# SUPPLIED MATERIAL:
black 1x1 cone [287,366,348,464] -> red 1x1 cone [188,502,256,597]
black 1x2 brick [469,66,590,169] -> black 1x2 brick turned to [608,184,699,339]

==

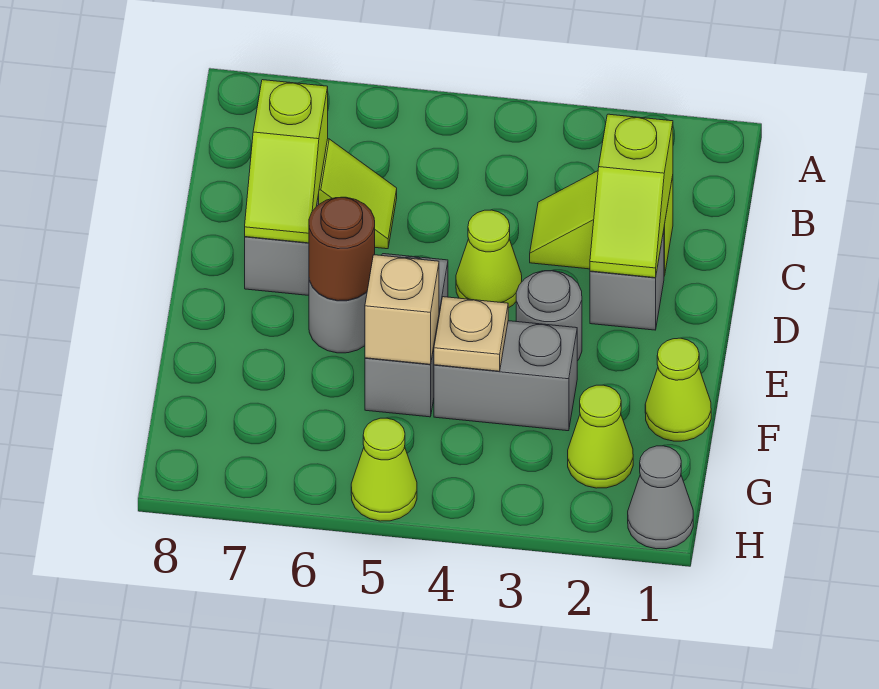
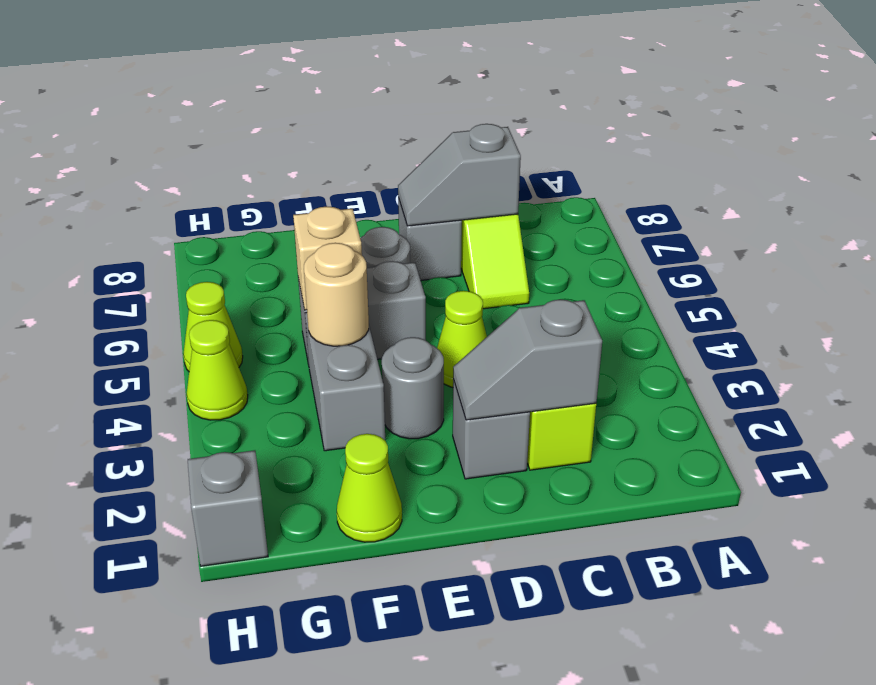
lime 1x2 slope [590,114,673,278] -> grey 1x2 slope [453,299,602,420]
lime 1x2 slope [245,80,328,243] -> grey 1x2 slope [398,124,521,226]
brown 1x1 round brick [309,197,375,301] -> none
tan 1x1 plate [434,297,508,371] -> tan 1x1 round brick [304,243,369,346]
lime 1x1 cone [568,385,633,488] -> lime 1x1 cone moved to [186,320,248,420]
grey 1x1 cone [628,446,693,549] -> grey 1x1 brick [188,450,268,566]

---

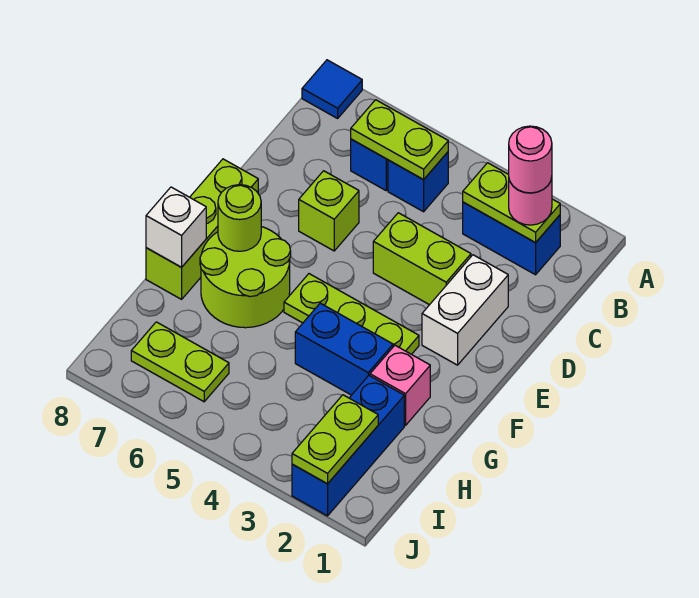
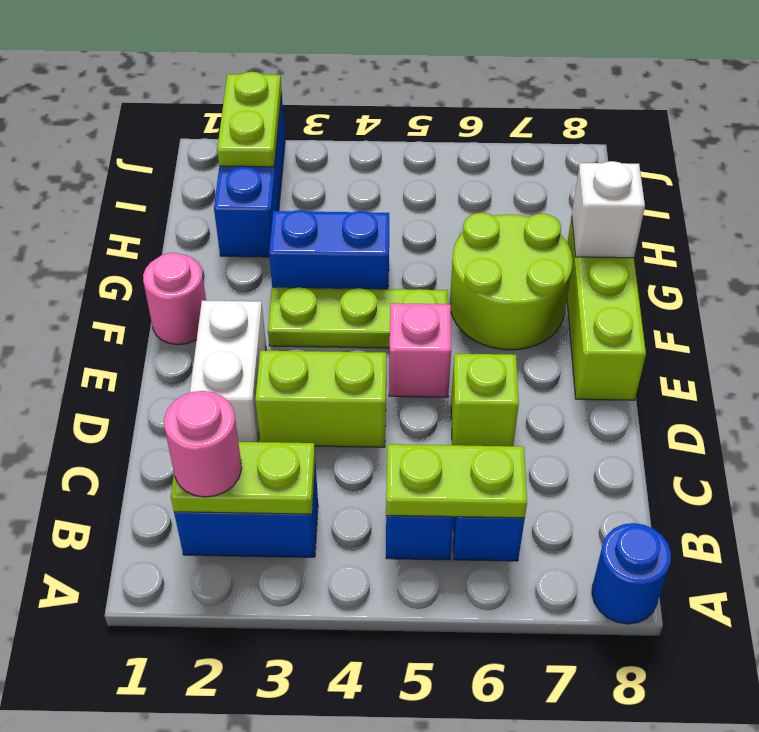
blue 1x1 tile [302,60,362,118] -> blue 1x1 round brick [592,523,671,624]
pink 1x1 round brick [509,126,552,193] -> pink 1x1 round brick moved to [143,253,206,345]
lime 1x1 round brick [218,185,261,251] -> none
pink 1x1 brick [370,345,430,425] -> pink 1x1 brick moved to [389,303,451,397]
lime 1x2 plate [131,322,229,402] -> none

# TO DO:
Precisely the lines between those holding "lime 1x2 slope [590,114,673,278]" and "grey 1x1 cone", inclusive, are to be reproduced from the listing above, with nothing added.

# RESULT FOR THIS EXERCISE:
lime 1x2 slope [590,114,673,278] -> grey 1x2 slope [453,299,602,420]
lime 1x2 slope [245,80,328,243] -> grey 1x2 slope [398,124,521,226]
brown 1x1 round brick [309,197,375,301] -> none
tan 1x1 plate [434,297,508,371] -> tan 1x1 round brick [304,243,369,346]
lime 1x1 cone [568,385,633,488] -> lime 1x1 cone moved to [186,320,248,420]
grey 1x1 cone [628,446,693,549] -> grey 1x1 brick [188,450,268,566]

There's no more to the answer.